══ The input

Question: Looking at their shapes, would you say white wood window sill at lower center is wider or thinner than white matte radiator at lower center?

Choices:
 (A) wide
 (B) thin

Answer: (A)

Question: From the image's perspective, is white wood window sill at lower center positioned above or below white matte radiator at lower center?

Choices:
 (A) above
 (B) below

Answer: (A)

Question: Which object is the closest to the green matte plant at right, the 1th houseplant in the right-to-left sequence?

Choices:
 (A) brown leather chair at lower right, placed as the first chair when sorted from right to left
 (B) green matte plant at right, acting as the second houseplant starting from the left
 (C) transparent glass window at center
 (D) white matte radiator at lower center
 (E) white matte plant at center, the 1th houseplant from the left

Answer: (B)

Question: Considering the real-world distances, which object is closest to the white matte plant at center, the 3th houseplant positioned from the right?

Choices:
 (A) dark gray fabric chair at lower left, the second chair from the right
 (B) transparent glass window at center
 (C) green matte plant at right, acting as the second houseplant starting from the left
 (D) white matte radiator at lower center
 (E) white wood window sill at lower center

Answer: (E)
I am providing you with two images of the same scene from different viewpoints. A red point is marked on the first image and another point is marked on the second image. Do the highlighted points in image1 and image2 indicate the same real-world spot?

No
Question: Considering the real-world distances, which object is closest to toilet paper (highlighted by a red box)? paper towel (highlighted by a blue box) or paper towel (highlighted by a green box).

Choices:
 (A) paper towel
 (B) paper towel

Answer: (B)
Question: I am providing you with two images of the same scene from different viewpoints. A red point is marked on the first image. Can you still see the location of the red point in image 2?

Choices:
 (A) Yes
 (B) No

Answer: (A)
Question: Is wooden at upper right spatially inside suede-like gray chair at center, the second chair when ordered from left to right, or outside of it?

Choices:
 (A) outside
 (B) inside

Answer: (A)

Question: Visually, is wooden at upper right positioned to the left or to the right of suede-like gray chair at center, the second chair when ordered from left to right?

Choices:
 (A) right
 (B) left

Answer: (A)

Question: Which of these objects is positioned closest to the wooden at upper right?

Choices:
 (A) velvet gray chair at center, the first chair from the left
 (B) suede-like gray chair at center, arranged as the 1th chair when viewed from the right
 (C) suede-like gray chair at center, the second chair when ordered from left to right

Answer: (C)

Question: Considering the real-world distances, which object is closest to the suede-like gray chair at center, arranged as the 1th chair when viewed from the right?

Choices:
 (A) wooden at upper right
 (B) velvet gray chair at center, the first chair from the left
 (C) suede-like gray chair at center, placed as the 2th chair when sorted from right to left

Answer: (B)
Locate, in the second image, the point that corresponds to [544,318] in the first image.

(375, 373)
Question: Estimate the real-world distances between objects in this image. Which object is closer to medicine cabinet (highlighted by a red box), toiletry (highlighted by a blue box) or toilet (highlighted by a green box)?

════

-- What the task asks --
Please give the lines between the ones holding "Question: Which object" and "positioned from the right?", inclusive, again with "houseplant" swapped for "potted plant" and everything else left unchanged.

-- Task response --
Question: Which object is the closest to the green matte plant at right, the 1th potted plant in the right-to-left sequence?

Choices:
 (A) brown leather chair at lower right, placed as the first chair when sorted from right to left
 (B) green matte plant at right, acting as the second potted plant starting from the left
 (C) transparent glass window at center
 (D) white matte radiator at lower center
 (E) white matte plant at center, the 1th potted plant from the left

Answer: (B)

Question: Considering the real-world distances, which object is closest to the white matte plant at center, the 3th potted plant positioned from the right?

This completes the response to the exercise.